Give back the line containing "orange_livupak [508, 209]" along with every line after it, exactly, until the entries end.

Records from a dataset

##############################

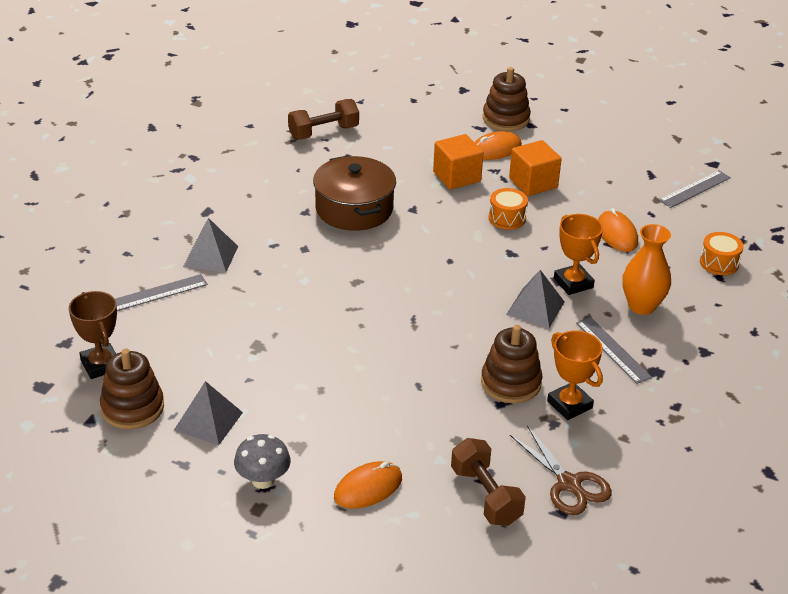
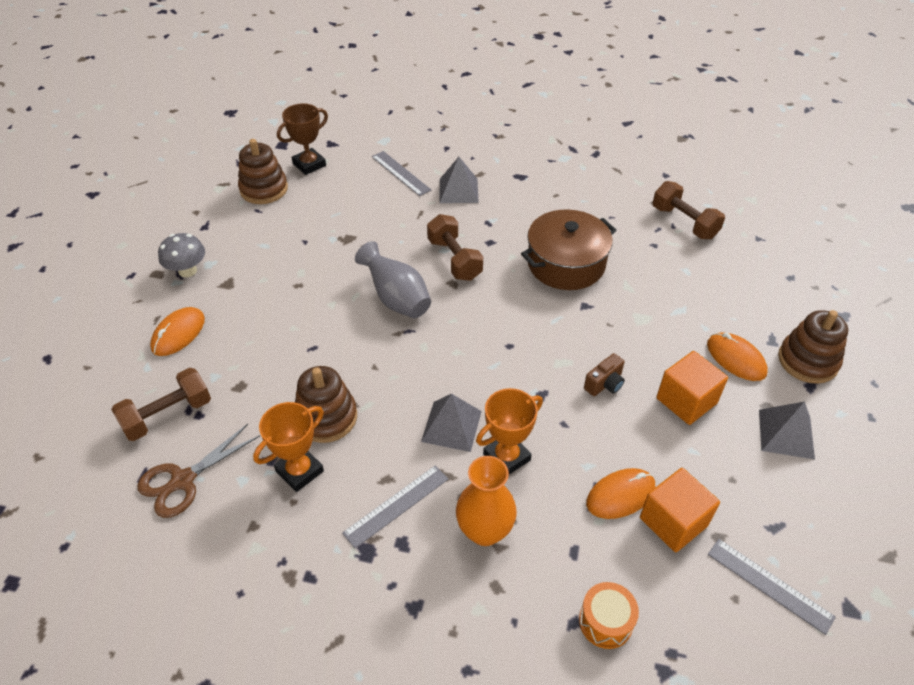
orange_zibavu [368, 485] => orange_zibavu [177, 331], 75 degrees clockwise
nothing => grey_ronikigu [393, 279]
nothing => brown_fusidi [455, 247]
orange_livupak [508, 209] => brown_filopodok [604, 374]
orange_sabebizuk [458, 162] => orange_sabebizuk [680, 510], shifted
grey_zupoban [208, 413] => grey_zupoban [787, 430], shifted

##############################

# SOLUTION TO THIS TASK
orange_livupak [508, 209] => brown_filopodok [604, 374]
orange_sabebizuk [458, 162] => orange_sabebizuk [680, 510], shifted
grey_zupoban [208, 413] => grey_zupoban [787, 430], shifted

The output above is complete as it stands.